◆ Activity:
Search the entries below for the word "white" and copy each line that has it.

# # # # # # #

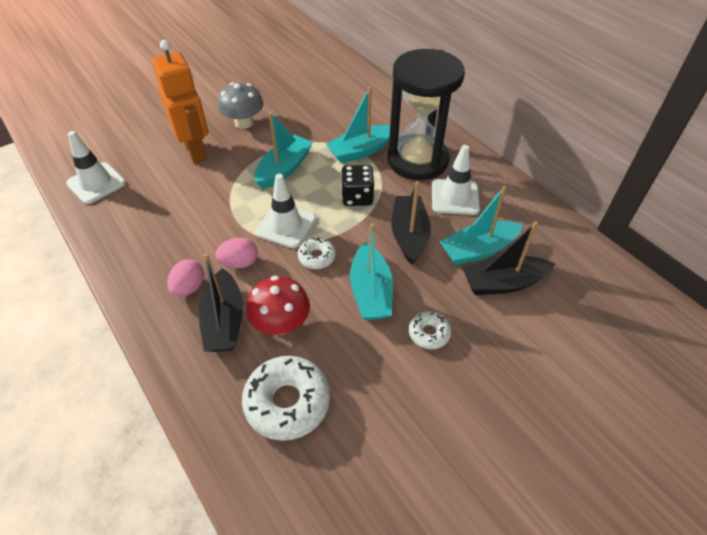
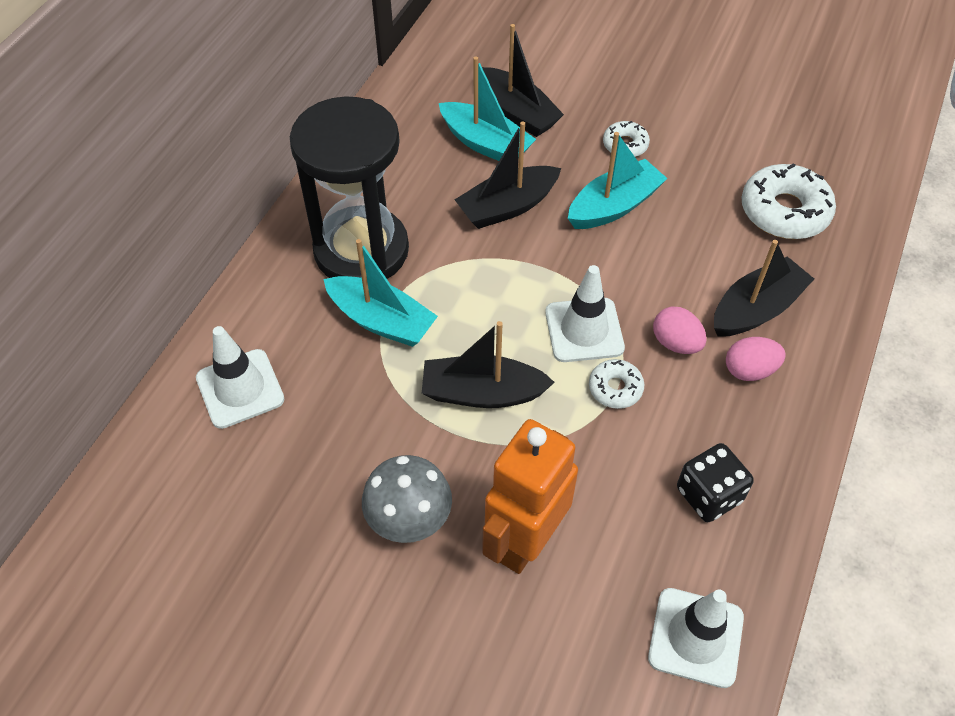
camera: 120 degrees left, 5 degrees up
red mushroom [246,276,310,335] -> none
turquoise boat [255,112,313,189] -> black boat [422,321,555,408]
white donut [298,238,336,269] -> white donut moved to [589,359,645,409]
black dice [341,165,375,206] -> black dice moved to [677,443,754,522]
white traffic cone [432,145,480,215] -> white traffic cone moved to [196,326,285,429]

# # # # # # #

◆ Written response:
white donut [298,238,336,269] -> white donut moved to [589,359,645,409]
white traffic cone [432,145,480,215] -> white traffic cone moved to [196,326,285,429]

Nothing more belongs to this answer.